ABOUT THIS EXERCISE:
From the first entry to the last, copy the material exactly as it stands.

GIVEN ENTRIES:

/---

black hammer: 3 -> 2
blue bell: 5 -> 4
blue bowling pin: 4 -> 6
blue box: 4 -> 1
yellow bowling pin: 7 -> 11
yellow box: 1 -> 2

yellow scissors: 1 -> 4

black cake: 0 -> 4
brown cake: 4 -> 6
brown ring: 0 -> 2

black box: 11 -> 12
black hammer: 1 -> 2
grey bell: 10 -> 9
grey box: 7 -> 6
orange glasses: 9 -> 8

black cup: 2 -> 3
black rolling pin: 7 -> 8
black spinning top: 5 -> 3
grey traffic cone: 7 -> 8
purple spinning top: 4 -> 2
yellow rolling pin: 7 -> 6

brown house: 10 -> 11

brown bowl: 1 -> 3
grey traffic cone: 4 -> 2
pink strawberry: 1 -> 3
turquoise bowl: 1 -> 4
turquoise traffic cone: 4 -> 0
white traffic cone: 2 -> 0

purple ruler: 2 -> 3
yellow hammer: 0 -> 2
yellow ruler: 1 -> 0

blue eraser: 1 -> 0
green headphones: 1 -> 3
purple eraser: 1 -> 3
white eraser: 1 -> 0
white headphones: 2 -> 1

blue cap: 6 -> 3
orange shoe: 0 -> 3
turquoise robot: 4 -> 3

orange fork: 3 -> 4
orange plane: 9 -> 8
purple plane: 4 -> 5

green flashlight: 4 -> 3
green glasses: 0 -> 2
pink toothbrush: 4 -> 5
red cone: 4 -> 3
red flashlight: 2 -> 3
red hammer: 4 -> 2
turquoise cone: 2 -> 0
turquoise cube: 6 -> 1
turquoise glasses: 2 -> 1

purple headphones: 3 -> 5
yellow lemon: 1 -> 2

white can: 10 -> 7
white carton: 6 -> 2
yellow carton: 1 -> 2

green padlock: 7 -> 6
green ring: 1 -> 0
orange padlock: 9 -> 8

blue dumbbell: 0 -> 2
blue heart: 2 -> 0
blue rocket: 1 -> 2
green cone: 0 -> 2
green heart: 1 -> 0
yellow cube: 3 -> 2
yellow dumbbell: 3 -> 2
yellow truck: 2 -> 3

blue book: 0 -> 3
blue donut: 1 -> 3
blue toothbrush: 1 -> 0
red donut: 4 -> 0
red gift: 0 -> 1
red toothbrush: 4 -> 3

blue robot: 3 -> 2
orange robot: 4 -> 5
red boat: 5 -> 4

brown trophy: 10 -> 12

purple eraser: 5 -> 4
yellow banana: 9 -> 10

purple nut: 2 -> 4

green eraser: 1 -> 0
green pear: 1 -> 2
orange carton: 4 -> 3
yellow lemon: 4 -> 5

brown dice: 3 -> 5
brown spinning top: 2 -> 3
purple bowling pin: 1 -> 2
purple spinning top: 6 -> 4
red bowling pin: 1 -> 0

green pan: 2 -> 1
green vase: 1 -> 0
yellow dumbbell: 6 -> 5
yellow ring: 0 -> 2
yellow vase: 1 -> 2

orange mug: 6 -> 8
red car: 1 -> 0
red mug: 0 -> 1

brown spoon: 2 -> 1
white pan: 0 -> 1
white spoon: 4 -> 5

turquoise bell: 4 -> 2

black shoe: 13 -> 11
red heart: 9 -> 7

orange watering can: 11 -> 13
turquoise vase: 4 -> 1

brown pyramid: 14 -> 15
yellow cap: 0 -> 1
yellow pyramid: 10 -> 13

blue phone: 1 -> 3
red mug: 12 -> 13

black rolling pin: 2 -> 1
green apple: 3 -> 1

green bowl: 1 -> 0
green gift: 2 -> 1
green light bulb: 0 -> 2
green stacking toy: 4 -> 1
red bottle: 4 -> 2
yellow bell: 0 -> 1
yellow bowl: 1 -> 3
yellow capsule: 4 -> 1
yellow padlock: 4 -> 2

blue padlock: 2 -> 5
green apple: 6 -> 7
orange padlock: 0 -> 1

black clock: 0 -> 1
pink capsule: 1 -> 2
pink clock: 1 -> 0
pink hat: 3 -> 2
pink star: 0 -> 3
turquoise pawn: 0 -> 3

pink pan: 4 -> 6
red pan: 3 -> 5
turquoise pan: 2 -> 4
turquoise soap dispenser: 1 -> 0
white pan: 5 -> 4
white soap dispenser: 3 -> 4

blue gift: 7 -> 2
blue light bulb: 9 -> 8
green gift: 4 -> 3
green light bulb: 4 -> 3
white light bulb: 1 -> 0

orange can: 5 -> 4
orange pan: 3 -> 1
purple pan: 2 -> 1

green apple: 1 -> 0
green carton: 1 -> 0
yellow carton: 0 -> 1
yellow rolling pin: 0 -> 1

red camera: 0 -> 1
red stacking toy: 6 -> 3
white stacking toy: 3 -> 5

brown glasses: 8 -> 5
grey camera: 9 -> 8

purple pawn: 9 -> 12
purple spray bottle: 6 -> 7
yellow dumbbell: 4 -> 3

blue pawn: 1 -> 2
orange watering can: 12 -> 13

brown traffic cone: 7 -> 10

\---

WRITTEN SOLUTION:
black hammer: 3 -> 2
blue bell: 5 -> 4
blue bowling pin: 4 -> 6
blue box: 4 -> 1
yellow bowling pin: 7 -> 11
yellow box: 1 -> 2

yellow scissors: 1 -> 4

black cake: 0 -> 4
brown cake: 4 -> 6
brown ring: 0 -> 2

black box: 11 -> 12
black hammer: 1 -> 2
grey bell: 10 -> 9
grey box: 7 -> 6
orange glasses: 9 -> 8

black cup: 2 -> 3
black rolling pin: 7 -> 8
black spinning top: 5 -> 3
grey traffic cone: 7 -> 8
purple spinning top: 4 -> 2
yellow rolling pin: 7 -> 6

brown house: 10 -> 11

brown bowl: 1 -> 3
grey traffic cone: 4 -> 2
pink strawberry: 1 -> 3
turquoise bowl: 1 -> 4
turquoise traffic cone: 4 -> 0
white traffic cone: 2 -> 0

purple ruler: 2 -> 3
yellow hammer: 0 -> 2
yellow ruler: 1 -> 0

blue eraser: 1 -> 0
green headphones: 1 -> 3
purple eraser: 1 -> 3
white eraser: 1 -> 0
white headphones: 2 -> 1

blue cap: 6 -> 3
orange shoe: 0 -> 3
turquoise robot: 4 -> 3

orange fork: 3 -> 4
orange plane: 9 -> 8
purple plane: 4 -> 5

green flashlight: 4 -> 3
green glasses: 0 -> 2
pink toothbrush: 4 -> 5
red cone: 4 -> 3
red flashlight: 2 -> 3
red hammer: 4 -> 2
turquoise cone: 2 -> 0
turquoise cube: 6 -> 1
turquoise glasses: 2 -> 1

purple headphones: 3 -> 5
yellow lemon: 1 -> 2

white can: 10 -> 7
white carton: 6 -> 2
yellow carton: 1 -> 2

green padlock: 7 -> 6
green ring: 1 -> 0
orange padlock: 9 -> 8

blue dumbbell: 0 -> 2
blue heart: 2 -> 0
blue rocket: 1 -> 2
green cone: 0 -> 2
green heart: 1 -> 0
yellow cube: 3 -> 2
yellow dumbbell: 3 -> 2
yellow truck: 2 -> 3

blue book: 0 -> 3
blue donut: 1 -> 3
blue toothbrush: 1 -> 0
red donut: 4 -> 0
red gift: 0 -> 1
red toothbrush: 4 -> 3

blue robot: 3 -> 2
orange robot: 4 -> 5
red boat: 5 -> 4

brown trophy: 10 -> 12

purple eraser: 5 -> 4
yellow banana: 9 -> 10

purple nut: 2 -> 4

green eraser: 1 -> 0
green pear: 1 -> 2
orange carton: 4 -> 3
yellow lemon: 4 -> 5

brown dice: 3 -> 5
brown spinning top: 2 -> 3
purple bowling pin: 1 -> 2
purple spinning top: 6 -> 4
red bowling pin: 1 -> 0

green pan: 2 -> 1
green vase: 1 -> 0
yellow dumbbell: 6 -> 5
yellow ring: 0 -> 2
yellow vase: 1 -> 2

orange mug: 6 -> 8
red car: 1 -> 0
red mug: 0 -> 1

brown spoon: 2 -> 1
white pan: 0 -> 1
white spoon: 4 -> 5

turquoise bell: 4 -> 2

black shoe: 13 -> 11
red heart: 9 -> 7

orange watering can: 11 -> 13
turquoise vase: 4 -> 1

brown pyramid: 14 -> 15
yellow cap: 0 -> 1
yellow pyramid: 10 -> 13

blue phone: 1 -> 3
red mug: 12 -> 13

black rolling pin: 2 -> 1
green apple: 3 -> 1

green bowl: 1 -> 0
green gift: 2 -> 1
green light bulb: 0 -> 2
green stacking toy: 4 -> 1
red bottle: 4 -> 2
yellow bell: 0 -> 1
yellow bowl: 1 -> 3
yellow capsule: 4 -> 1
yellow padlock: 4 -> 2

blue padlock: 2 -> 5
green apple: 6 -> 7
orange padlock: 0 -> 1

black clock: 0 -> 1
pink capsule: 1 -> 2
pink clock: 1 -> 0
pink hat: 3 -> 2
pink star: 0 -> 3
turquoise pawn: 0 -> 3

pink pan: 4 -> 6
red pan: 3 -> 5
turquoise pan: 2 -> 4
turquoise soap dispenser: 1 -> 0
white pan: 5 -> 4
white soap dispenser: 3 -> 4

blue gift: 7 -> 2
blue light bulb: 9 -> 8
green gift: 4 -> 3
green light bulb: 4 -> 3
white light bulb: 1 -> 0

orange can: 5 -> 4
orange pan: 3 -> 1
purple pan: 2 -> 1

green apple: 1 -> 0
green carton: 1 -> 0
yellow carton: 0 -> 1
yellow rolling pin: 0 -> 1

red camera: 0 -> 1
red stacking toy: 6 -> 3
white stacking toy: 3 -> 5

brown glasses: 8 -> 5
grey camera: 9 -> 8

purple pawn: 9 -> 12
purple spray bottle: 6 -> 7
yellow dumbbell: 4 -> 3

blue pawn: 1 -> 2
orange watering can: 12 -> 13

brown traffic cone: 7 -> 10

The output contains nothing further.